• INSTRUCTIONS TO FOLLOW
Bring together copies of the lines in the data below that contain the word "MARKER".

• AVAILABLE DATA
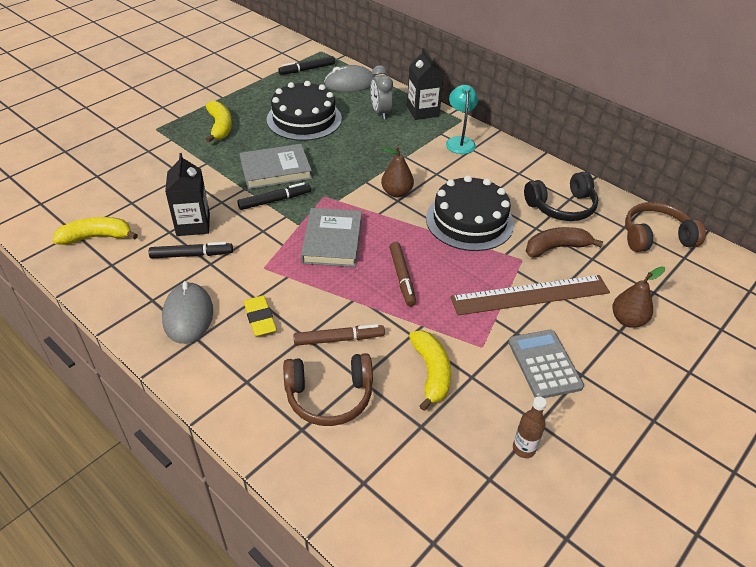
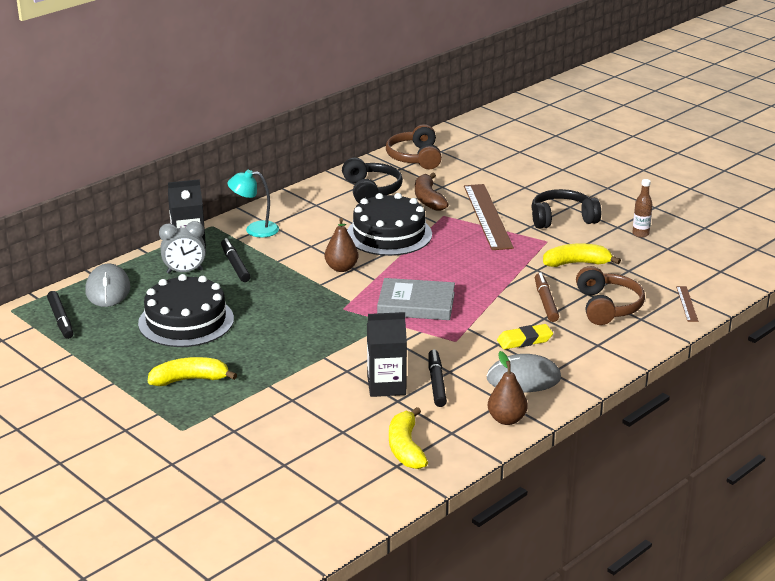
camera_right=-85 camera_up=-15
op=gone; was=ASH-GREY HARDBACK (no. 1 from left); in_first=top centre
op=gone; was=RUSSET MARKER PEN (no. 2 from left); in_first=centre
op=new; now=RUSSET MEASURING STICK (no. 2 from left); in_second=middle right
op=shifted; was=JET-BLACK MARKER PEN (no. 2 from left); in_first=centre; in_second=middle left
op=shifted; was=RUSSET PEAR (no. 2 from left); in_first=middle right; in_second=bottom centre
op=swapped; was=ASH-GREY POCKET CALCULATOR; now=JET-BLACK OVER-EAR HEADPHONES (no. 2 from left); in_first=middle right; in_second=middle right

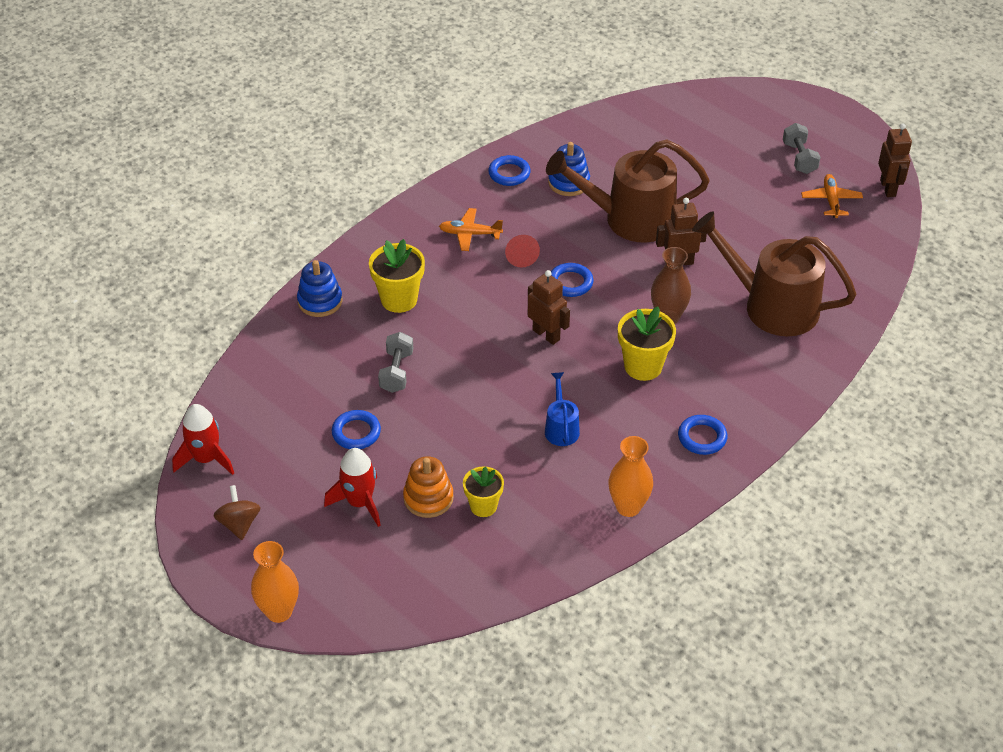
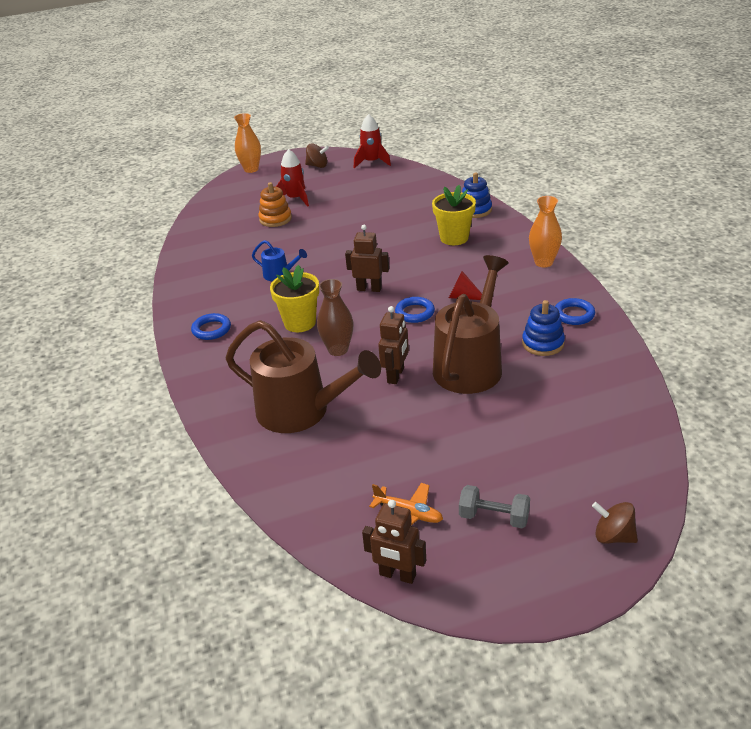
camera_right=120 camera_up=-10
op=gone; was=ROYAL BLUE RING (no. 1 from left); in_first=centre
op=gone; was=ASH-GREY HAND WEIGHT (no. 1 from left); in_first=centre
op=gone; was=ORANGE TOY PLANE (no. 1 from left); in_first=top centre
op=gone; was=GOLDEN PLANT POT (no. 2 from left); in_first=centre
op=new; now=RUSSET SPINNING TOP (no. 2 from left); in_second=bottom right
op=shifted; was=ORANGE TALL VASE (no. 2 from left); in_first=centre; in_second=top right
op=rotated; was=RUSSET ROBOT (no. 1 from left); in_first=centre; in_second=centre; clockwise=-150
op=rotated; was=RUSSET SPRINKLING CAN (no. 2 from left in the first image); in_first=middle right; in_second=centre; clockwise=60

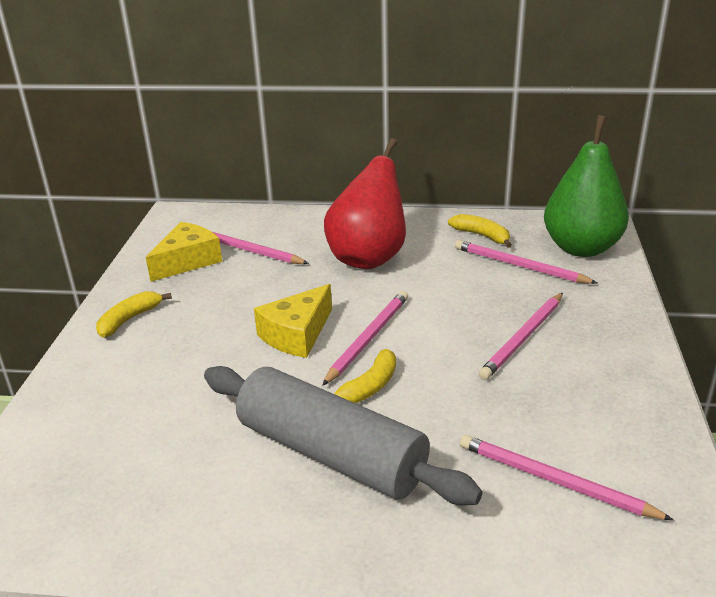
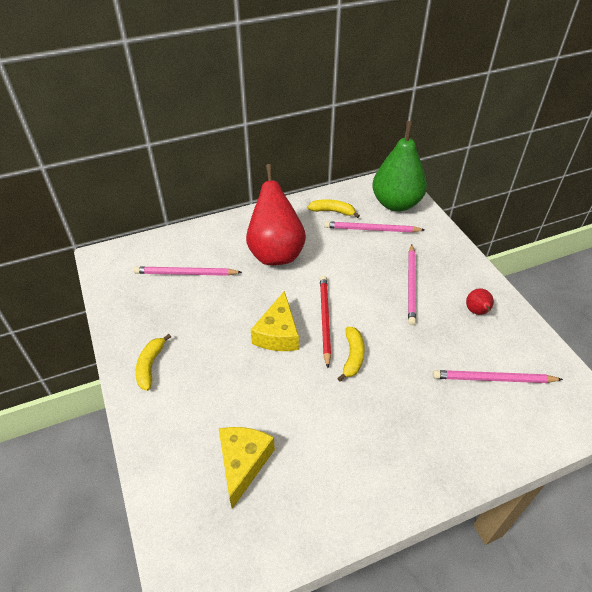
camera_right=-30 camera_up=15
op=gone; was=ASH-GREY DOUGH ROLLER; in_first=bottom centre
op=new; now=CRIMSON PEAR (no. 2 from left); in_second=middle right
op=shifted; was=GOLDEN CHEESE WEDGE (no. 1 from left); in_first=middle left; in_second=bottom centre
op=repainted; was=ROSE-PINK LEAD PENCIL (no. 2 from left); now=CRIMSON LEAD PENCIL; in_first=centre; in_second=centre

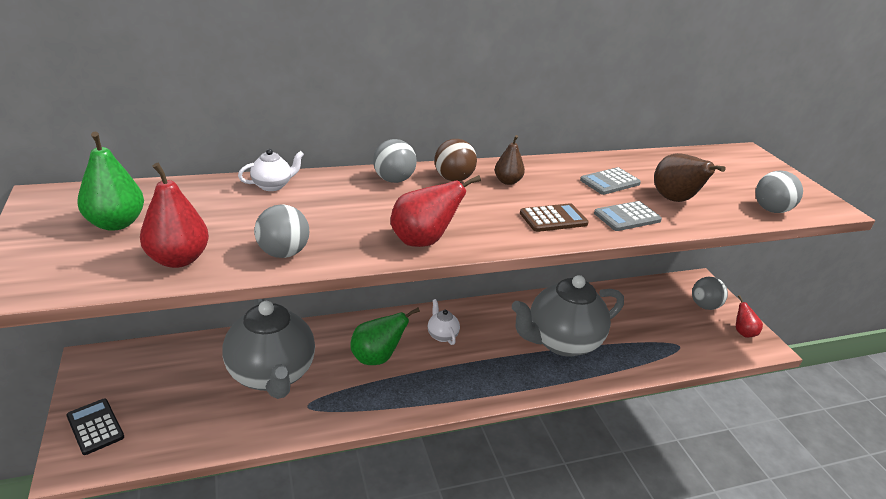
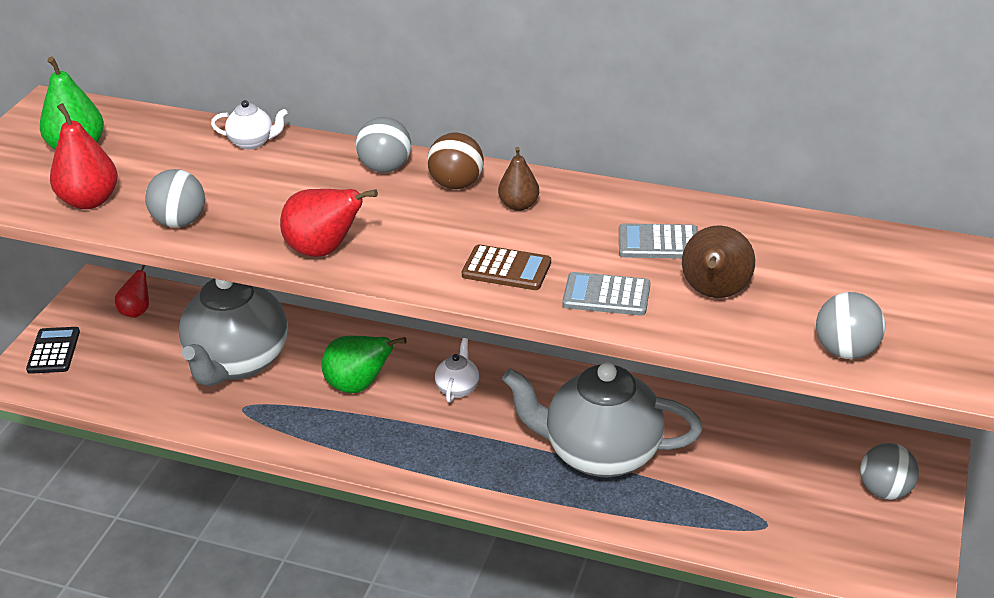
camera_right=40 camera_up=5
op=shifted; was=CRIMSON PEAR (no. 3 from left in the first image); now=CRIMSON PEAR (no. 2 from left); in_first=middle right; in_second=middle left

• TASK SOLUTION
op=gone; was=RUSSET MARKER PEN (no. 2 from left); in_first=centre
op=shifted; was=JET-BLACK MARKER PEN (no. 2 from left); in_first=centre; in_second=middle left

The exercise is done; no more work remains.